(THE INPUT Opens)

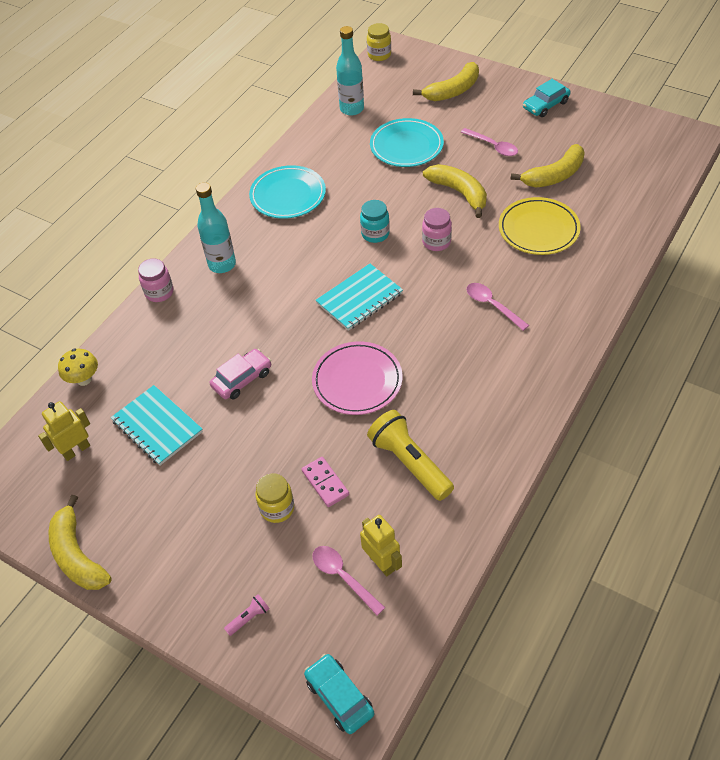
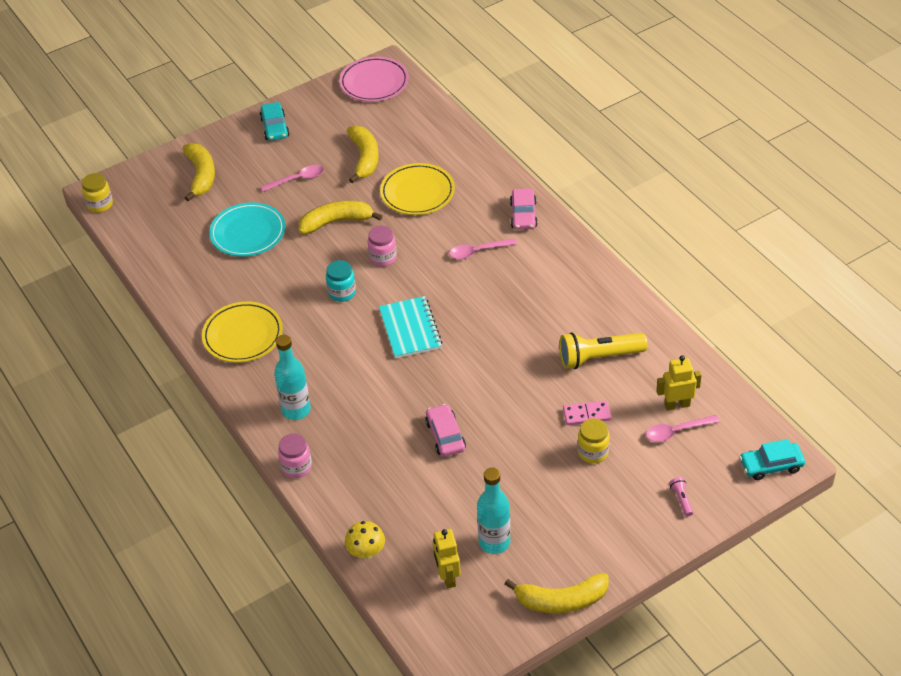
camera: 65 degrees left, 5 degrees down
turquoise notebook [111,385,203,465] -> none
turquoise plate [249,165,326,219] -> yellow plate [202,301,283,363]
pink plate [312,341,403,415] -> pink plate moved to [339,57,409,102]
turquoise bottle [336,26,364,116] -> turquoise bottle moved to [477,467,510,554]
none -> pink car [510,189,538,230]

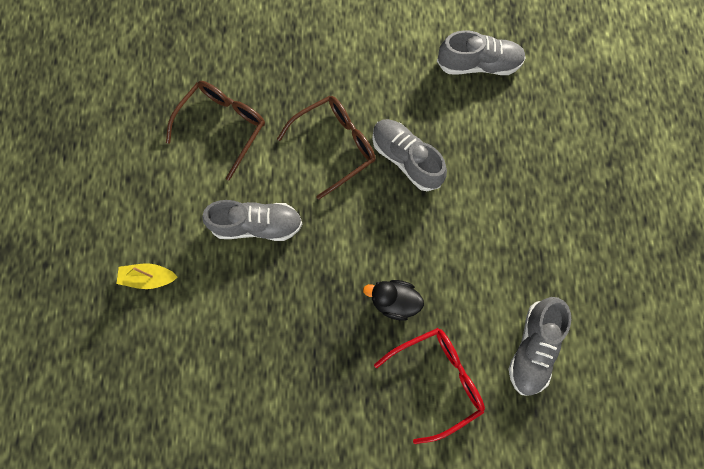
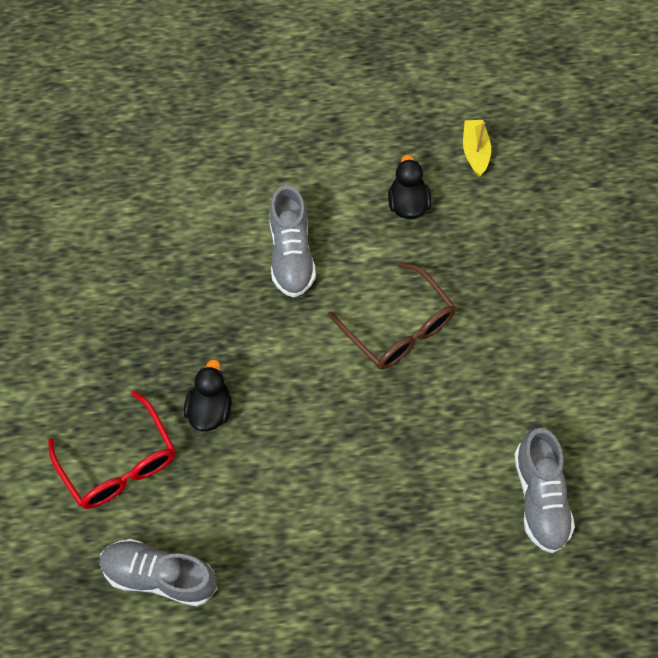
camera: 85 degrees right, 10 degrees down
yellow boat [116,264,178,289] -> yellow boat moved to [463,120,491,177]
brown glasses [166,81,265,181] -> black duck [388,155,431,219]
grey shoe [372,119,447,191] -> none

(THE INPUT Closes)

▸ EXERCISE BRIEF
How many of the lines above include the word "moved"? State that number and nothing else.

▸ RESPONSE FOR THIS EXERCISE
3